===== Data records =====
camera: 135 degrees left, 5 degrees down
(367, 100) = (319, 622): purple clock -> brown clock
=====
===== Data records =====
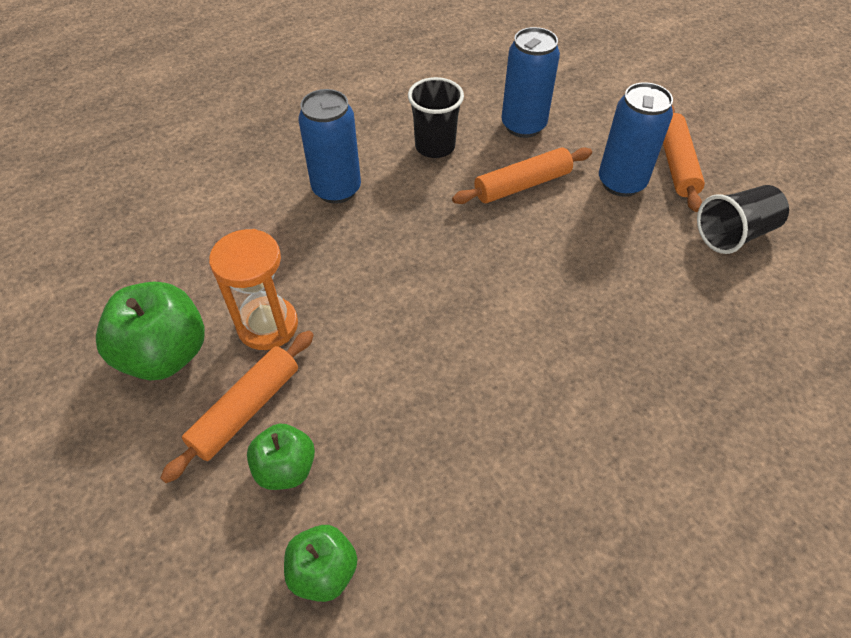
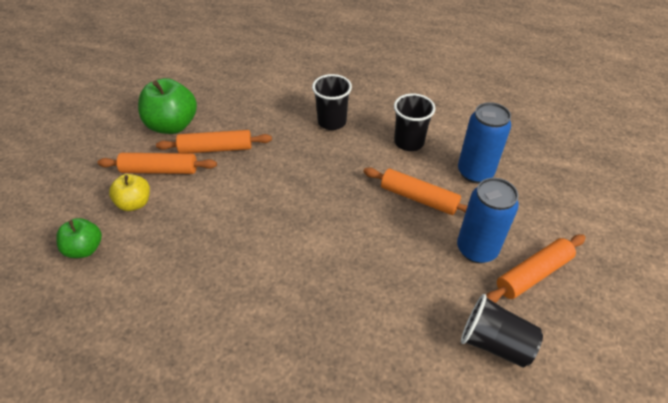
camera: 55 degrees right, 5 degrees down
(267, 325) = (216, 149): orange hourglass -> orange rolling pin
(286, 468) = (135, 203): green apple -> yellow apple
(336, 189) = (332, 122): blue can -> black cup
=====
===== Data records =====
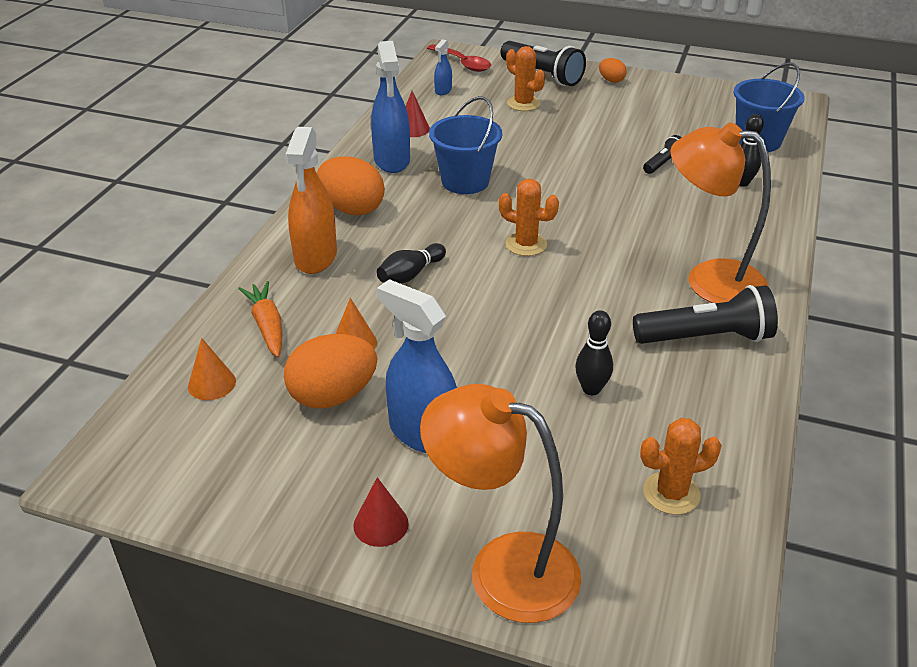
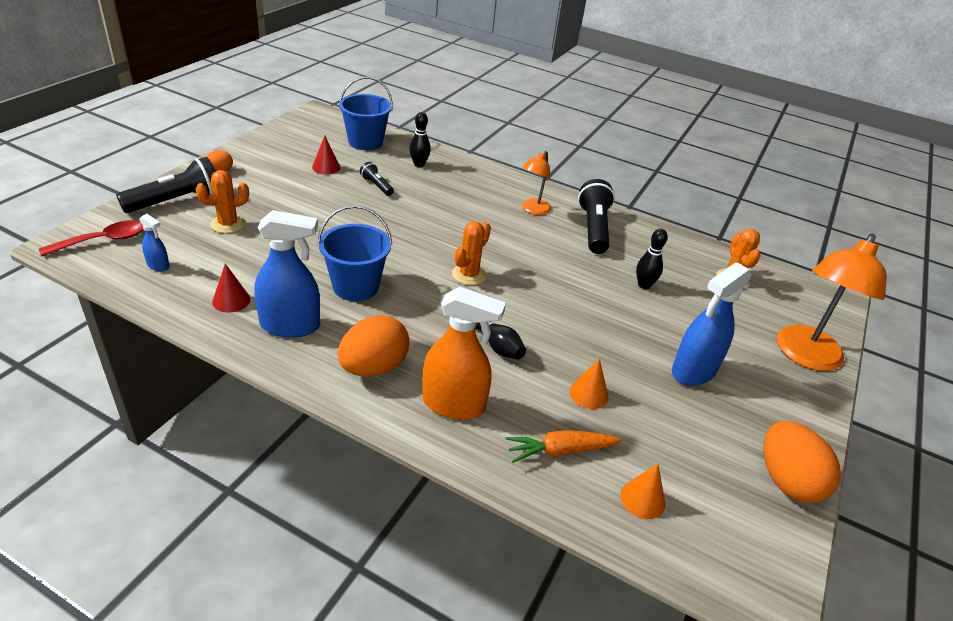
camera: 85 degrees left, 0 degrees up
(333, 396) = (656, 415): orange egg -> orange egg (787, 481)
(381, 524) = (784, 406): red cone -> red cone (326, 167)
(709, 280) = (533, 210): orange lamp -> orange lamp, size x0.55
=====
Directions |
Using the data above, print exactly the lines from the line that contains "(381, 524) = (784, 406): red" through the line that contains "(709, 280) = (533, 210): orange", with both included.

The completed task |
(381, 524) = (784, 406): red cone -> red cone (326, 167)
(709, 280) = (533, 210): orange lamp -> orange lamp, size x0.55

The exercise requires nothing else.